[What you need to do]: The entries below should be copied exactly and completely.

-------------------------

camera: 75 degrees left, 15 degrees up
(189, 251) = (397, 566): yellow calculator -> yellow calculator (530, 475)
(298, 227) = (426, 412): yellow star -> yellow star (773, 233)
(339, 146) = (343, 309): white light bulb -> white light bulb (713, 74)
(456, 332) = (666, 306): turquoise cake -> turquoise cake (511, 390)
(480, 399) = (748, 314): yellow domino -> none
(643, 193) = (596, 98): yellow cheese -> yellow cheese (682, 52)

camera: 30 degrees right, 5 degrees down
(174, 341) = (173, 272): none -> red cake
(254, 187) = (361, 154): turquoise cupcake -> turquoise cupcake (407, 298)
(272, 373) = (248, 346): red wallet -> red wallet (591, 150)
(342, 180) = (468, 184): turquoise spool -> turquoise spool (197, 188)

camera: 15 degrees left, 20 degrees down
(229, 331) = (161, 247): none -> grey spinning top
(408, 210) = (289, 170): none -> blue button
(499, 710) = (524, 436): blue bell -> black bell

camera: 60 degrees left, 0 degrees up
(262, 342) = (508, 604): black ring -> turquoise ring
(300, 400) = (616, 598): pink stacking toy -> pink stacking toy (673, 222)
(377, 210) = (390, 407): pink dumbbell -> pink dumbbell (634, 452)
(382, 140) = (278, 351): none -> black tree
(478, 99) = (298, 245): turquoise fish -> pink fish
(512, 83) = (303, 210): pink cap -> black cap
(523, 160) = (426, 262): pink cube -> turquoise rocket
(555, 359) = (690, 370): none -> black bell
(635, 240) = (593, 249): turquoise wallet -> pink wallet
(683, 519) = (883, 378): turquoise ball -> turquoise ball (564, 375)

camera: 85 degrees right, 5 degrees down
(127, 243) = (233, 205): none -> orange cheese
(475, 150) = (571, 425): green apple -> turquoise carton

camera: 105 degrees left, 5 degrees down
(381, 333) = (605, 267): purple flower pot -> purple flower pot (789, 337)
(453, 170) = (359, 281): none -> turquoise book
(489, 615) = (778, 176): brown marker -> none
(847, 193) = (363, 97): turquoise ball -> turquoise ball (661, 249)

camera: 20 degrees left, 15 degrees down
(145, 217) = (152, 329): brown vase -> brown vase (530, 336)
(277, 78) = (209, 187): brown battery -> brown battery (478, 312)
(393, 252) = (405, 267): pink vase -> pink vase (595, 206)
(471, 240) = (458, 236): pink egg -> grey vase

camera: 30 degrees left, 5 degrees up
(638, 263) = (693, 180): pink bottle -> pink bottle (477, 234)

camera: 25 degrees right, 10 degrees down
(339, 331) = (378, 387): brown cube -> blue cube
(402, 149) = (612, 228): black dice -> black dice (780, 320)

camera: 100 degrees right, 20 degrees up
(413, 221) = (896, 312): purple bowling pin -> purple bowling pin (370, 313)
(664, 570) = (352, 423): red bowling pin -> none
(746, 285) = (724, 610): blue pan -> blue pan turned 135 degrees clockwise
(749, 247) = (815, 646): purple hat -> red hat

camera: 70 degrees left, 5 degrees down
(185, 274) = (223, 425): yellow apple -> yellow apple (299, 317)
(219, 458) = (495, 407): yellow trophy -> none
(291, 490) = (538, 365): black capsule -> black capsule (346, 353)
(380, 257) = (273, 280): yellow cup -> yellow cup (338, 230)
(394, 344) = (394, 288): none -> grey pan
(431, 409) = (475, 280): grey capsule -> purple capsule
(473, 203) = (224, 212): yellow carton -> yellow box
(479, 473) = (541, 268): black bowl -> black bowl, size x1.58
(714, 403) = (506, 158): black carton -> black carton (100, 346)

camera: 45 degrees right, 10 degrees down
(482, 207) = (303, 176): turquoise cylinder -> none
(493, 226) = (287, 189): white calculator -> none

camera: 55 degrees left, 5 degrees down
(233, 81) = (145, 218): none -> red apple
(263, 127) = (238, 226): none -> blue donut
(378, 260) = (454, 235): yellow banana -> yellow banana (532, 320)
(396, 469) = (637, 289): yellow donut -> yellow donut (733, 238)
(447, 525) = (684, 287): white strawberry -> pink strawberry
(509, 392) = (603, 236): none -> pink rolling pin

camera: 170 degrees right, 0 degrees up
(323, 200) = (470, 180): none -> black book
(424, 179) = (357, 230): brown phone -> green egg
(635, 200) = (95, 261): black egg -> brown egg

-------------------------

[Your response]:
camera: 75 degrees left, 15 degrees up
(189, 251) = (397, 566): yellow calculator -> yellow calculator (530, 475)
(298, 227) = (426, 412): yellow star -> yellow star (773, 233)
(339, 146) = (343, 309): white light bulb -> white light bulb (713, 74)
(456, 332) = (666, 306): turquoise cake -> turquoise cake (511, 390)
(480, 399) = (748, 314): yellow domino -> none
(643, 193) = (596, 98): yellow cheese -> yellow cheese (682, 52)

camera: 30 degrees right, 5 degrees down
(174, 341) = (173, 272): none -> red cake
(254, 187) = (361, 154): turquoise cupcake -> turquoise cupcake (407, 298)
(272, 373) = (248, 346): red wallet -> red wallet (591, 150)
(342, 180) = (468, 184): turquoise spool -> turquoise spool (197, 188)

camera: 15 degrees left, 20 degrees down
(229, 331) = (161, 247): none -> grey spinning top
(408, 210) = (289, 170): none -> blue button
(499, 710) = (524, 436): blue bell -> black bell

camera: 60 degrees left, 0 degrees up
(262, 342) = (508, 604): black ring -> turquoise ring
(300, 400) = (616, 598): pink stacking toy -> pink stacking toy (673, 222)
(377, 210) = (390, 407): pink dumbbell -> pink dumbbell (634, 452)
(382, 140) = (278, 351): none -> black tree
(478, 99) = (298, 245): turquoise fish -> pink fish
(512, 83) = (303, 210): pink cap -> black cap
(523, 160) = (426, 262): pink cube -> turquoise rocket
(555, 359) = (690, 370): none -> black bell
(635, 240) = (593, 249): turquoise wallet -> pink wallet
(683, 519) = (883, 378): turquoise ball -> turquoise ball (564, 375)

camera: 85 degrees right, 5 degrees down
(127, 243) = (233, 205): none -> orange cheese
(475, 150) = (571, 425): green apple -> turquoise carton

camera: 105 degrees left, 5 degrees down
(381, 333) = (605, 267): purple flower pot -> purple flower pot (789, 337)
(453, 170) = (359, 281): none -> turquoise book
(489, 615) = (778, 176): brown marker -> none
(847, 193) = (363, 97): turquoise ball -> turquoise ball (661, 249)

camera: 20 degrees left, 15 degrees down
(145, 217) = (152, 329): brown vase -> brown vase (530, 336)
(277, 78) = (209, 187): brown battery -> brown battery (478, 312)
(393, 252) = (405, 267): pink vase -> pink vase (595, 206)
(471, 240) = (458, 236): pink egg -> grey vase

camera: 30 degrees left, 5 degrees up
(638, 263) = (693, 180): pink bottle -> pink bottle (477, 234)

camera: 25 degrees right, 10 degrees down
(339, 331) = (378, 387): brown cube -> blue cube
(402, 149) = (612, 228): black dice -> black dice (780, 320)

camera: 100 degrees right, 20 degrees up
(413, 221) = (896, 312): purple bowling pin -> purple bowling pin (370, 313)
(664, 570) = (352, 423): red bowling pin -> none
(746, 285) = (724, 610): blue pan -> blue pan turned 135 degrees clockwise
(749, 247) = (815, 646): purple hat -> red hat

camera: 70 degrees left, 5 degrees down
(185, 274) = (223, 425): yellow apple -> yellow apple (299, 317)
(219, 458) = (495, 407): yellow trophy -> none
(291, 490) = (538, 365): black capsule -> black capsule (346, 353)
(380, 257) = (273, 280): yellow cup -> yellow cup (338, 230)
(394, 344) = (394, 288): none -> grey pan
(431, 409) = (475, 280): grey capsule -> purple capsule
(473, 203) = (224, 212): yellow carton -> yellow box
(479, 473) = (541, 268): black bowl -> black bowl, size x1.58
(714, 403) = (506, 158): black carton -> black carton (100, 346)

camera: 45 degrees right, 10 degrees down
(482, 207) = (303, 176): turquoise cylinder -> none
(493, 226) = (287, 189): white calculator -> none

camera: 55 degrees left, 5 degrees down
(233, 81) = (145, 218): none -> red apple
(263, 127) = (238, 226): none -> blue donut
(378, 260) = (454, 235): yellow banana -> yellow banana (532, 320)
(396, 469) = (637, 289): yellow donut -> yellow donut (733, 238)
(447, 525) = (684, 287): white strawberry -> pink strawberry
(509, 392) = (603, 236): none -> pink rolling pin

camera: 170 degrees right, 0 degrees up
(323, 200) = (470, 180): none -> black book
(424, 179) = (357, 230): brown phone -> green egg
(635, 200) = (95, 261): black egg -> brown egg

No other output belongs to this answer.